== SUPPLIED MATERIAL

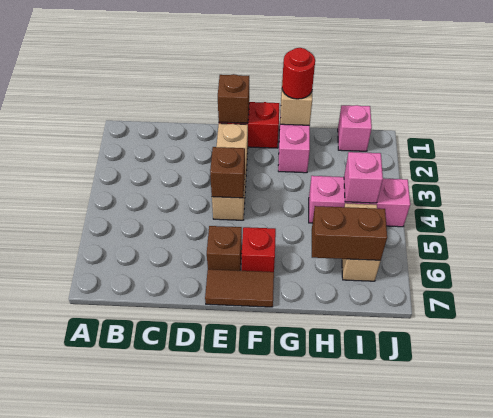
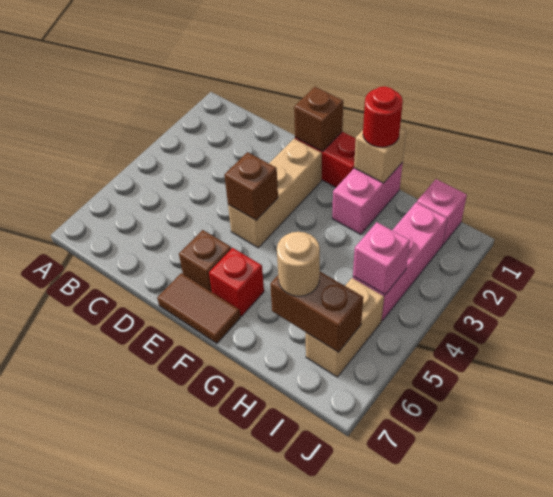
pink brick H4:J4 level 1 -> pink brick I2:I4 level 1
none -> tan round brick H6 level 3

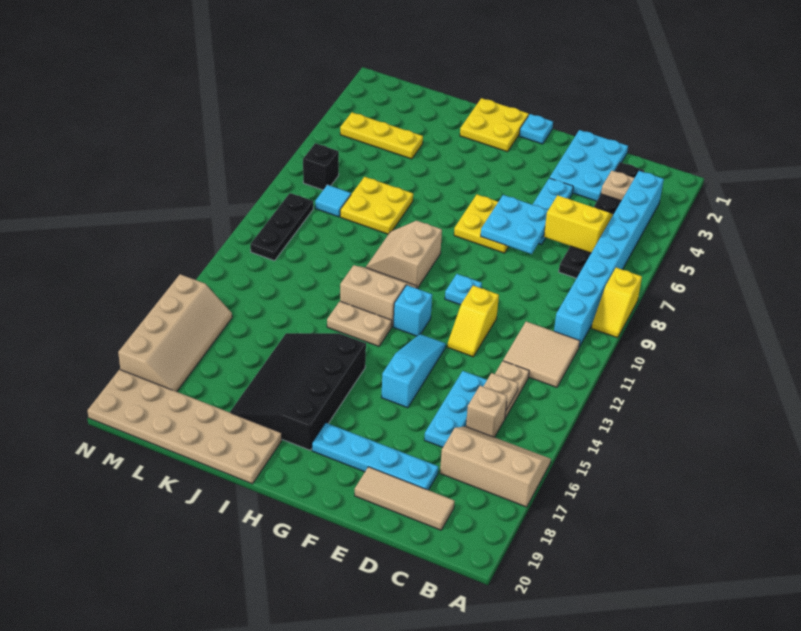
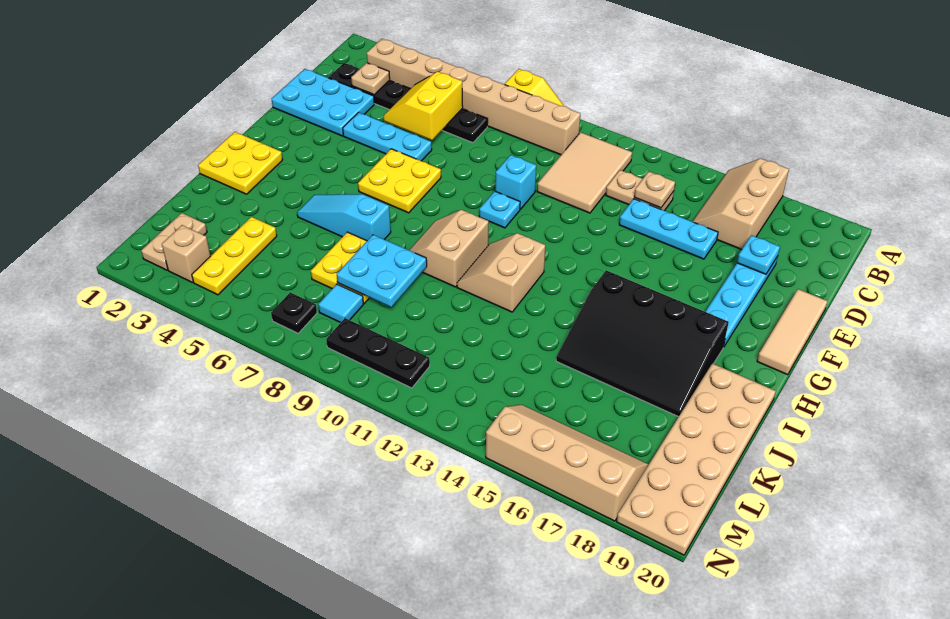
cyan brick B3:B10 level 1 -> tan brick B3:B10 level 1
tan tile B11:C12 level 1 -> tan tile B11:D12 level 1
tan brick C15 level 1 -> tan brick M3 level 1
tan tile C19:E19 level 1 -> tan tile E20:G20 level 1
cyan plate E6:F7 level 2 -> cyan plate J8:K9 level 2
yellow slope E11:E12 level 1 top 11 -> none
cyan slope F13:F15 level 1 top 15 -> cyan slope I5:I7 level 1 top 7
cyan plate G1 level 1 -> cyan plate D18 level 2
cyan brick G12 level 1 -> cyan brick E10 level 1
tan slope H9:I10 level 1 top H -> tan slope H9:I10 level 1 top 10
tan plate H13:I13 level 1 -> tan plate L2:M2 level 1
black brick M7 level 1 -> black plate M7 level 1

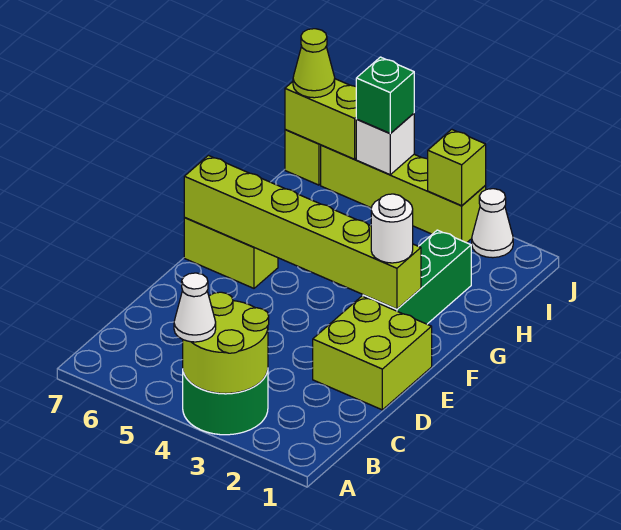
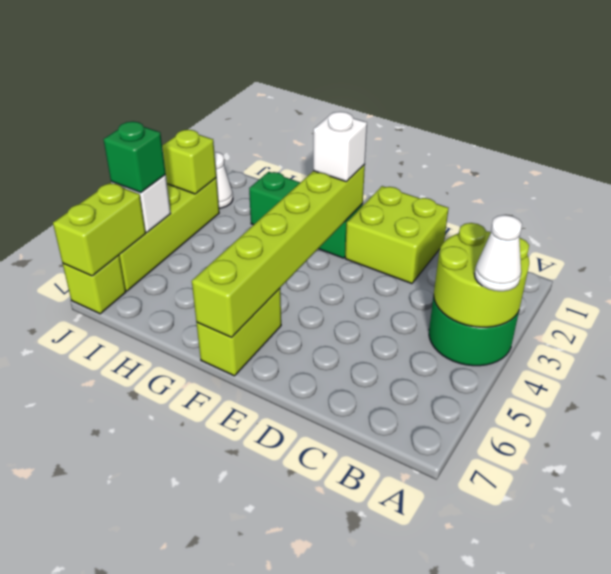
white round brick F2 level 3 -> white brick F2 level 3
lime cone J7 level 3 -> none

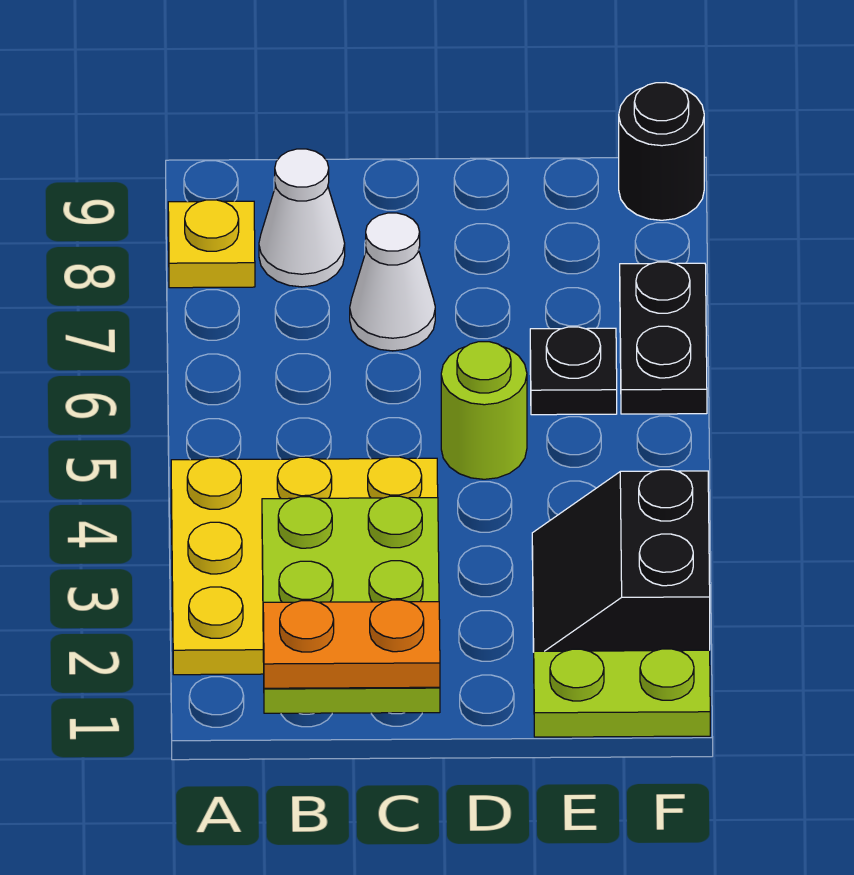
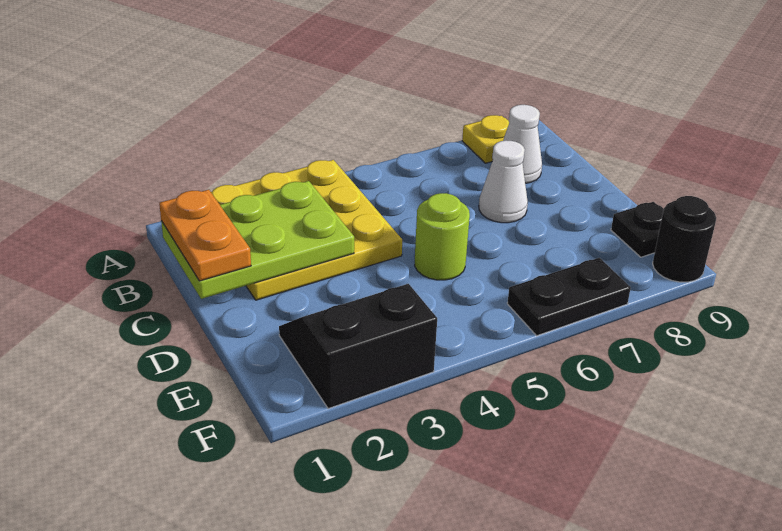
lime plate E1:F1 level 1 -> none
black plate E6 level 1 -> black plate E9 level 1

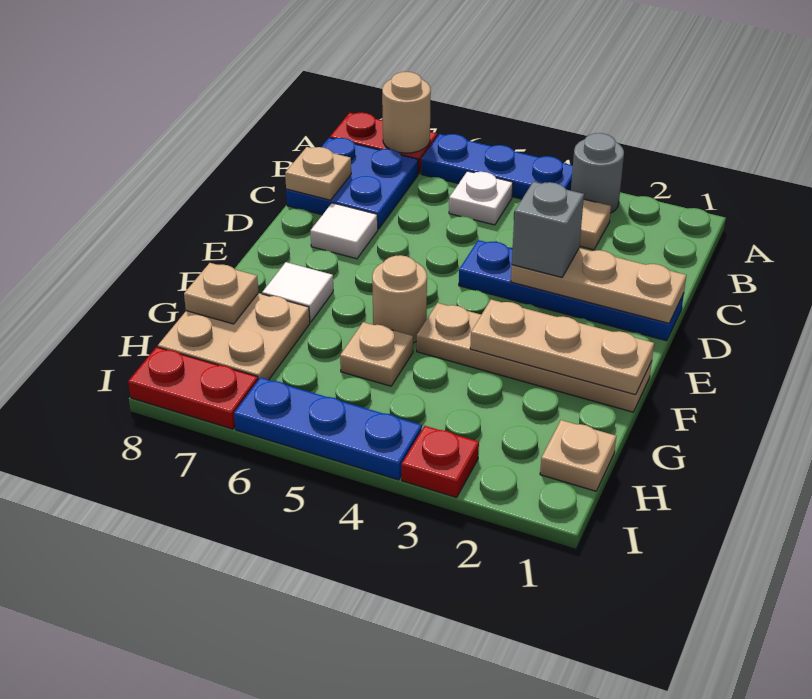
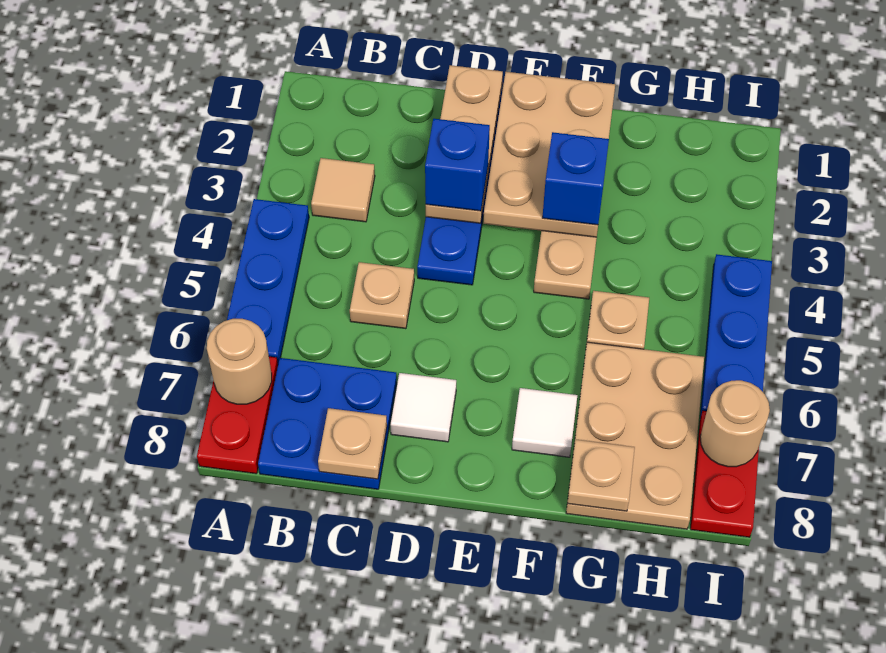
grey round brick A3 level 1 -> none
white plate B5 level 1 -> none
grey brick D3 level 3 -> blue brick D3 level 3
tan plate F1:F3 level 2 -> tan plate E1:F3 level 2
none -> blue brick F3 level 3
tan round brick F5 level 1 -> tan round brick I7 level 2
tan plate G7:H8 level 1 -> tan plate G6:H8 level 1
tan plate H1 level 1 -> tan plate C5 level 1
red plate I3 level 1 -> none

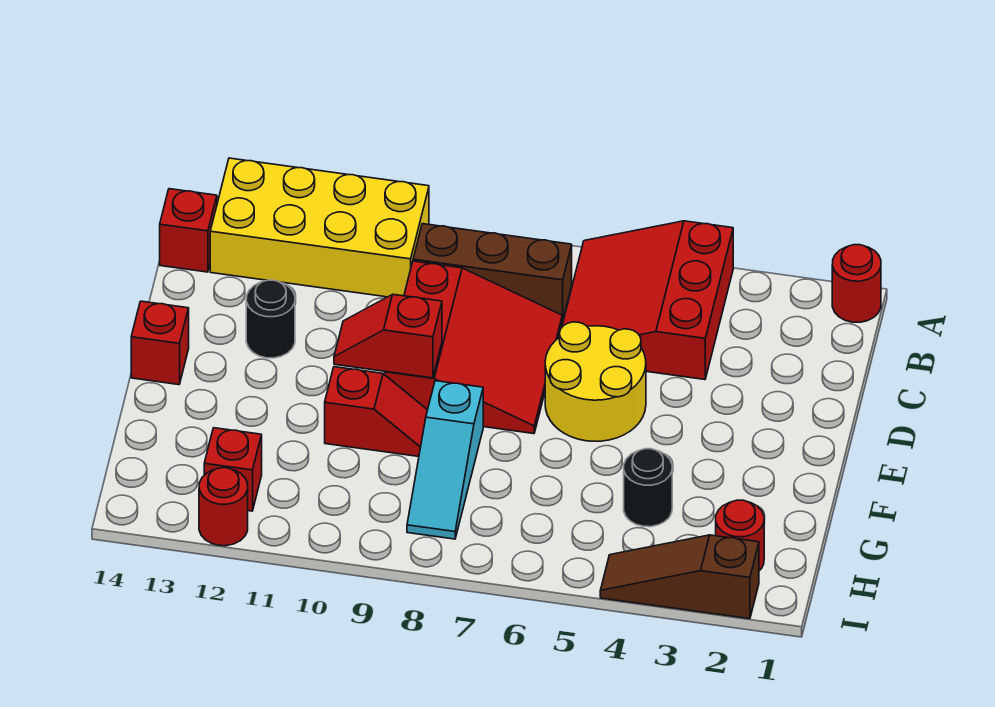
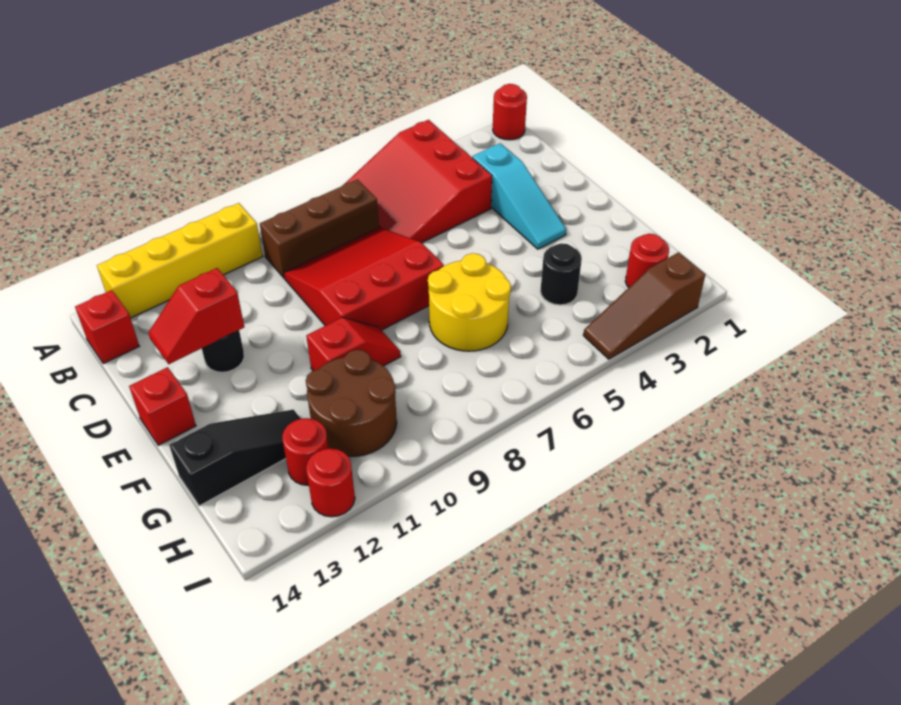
yellow brick A10:B13 level 1 -> yellow brick A10:A13 level 1
red slope C7:E9 level 1 top 9 -> red slope C7:E9 level 1 top E
yellow round brick D5:E6 level 1 -> yellow round brick F6:G7 level 1
red slope E9:E10 level 2 top 9 -> red slope D12:D13 level 2 top 12
cyan slope F8:H8 level 1 top F -> cyan slope C3:E3 level 1 top C
none -> brown round brick G10:H11 level 1
none -> black slope G12:G14 level 1 top 14
red brick H12 level 1 -> red round brick H12 level 1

====

WORK ORDER:
Only the lines above from the one with "cyan brick B3:B10" up to and including the one with "tan plate H13:I13" should be repeated, exactly as written.

RESPONSE FOR THIS EXERCISE:
cyan brick B3:B10 level 1 -> tan brick B3:B10 level 1
tan tile B11:C12 level 1 -> tan tile B11:D12 level 1
tan brick C15 level 1 -> tan brick M3 level 1
tan tile C19:E19 level 1 -> tan tile E20:G20 level 1
cyan plate E6:F7 level 2 -> cyan plate J8:K9 level 2
yellow slope E11:E12 level 1 top 11 -> none
cyan slope F13:F15 level 1 top 15 -> cyan slope I5:I7 level 1 top 7
cyan plate G1 level 1 -> cyan plate D18 level 2
cyan brick G12 level 1 -> cyan brick E10 level 1
tan slope H9:I10 level 1 top H -> tan slope H9:I10 level 1 top 10
tan plate H13:I13 level 1 -> tan plate L2:M2 level 1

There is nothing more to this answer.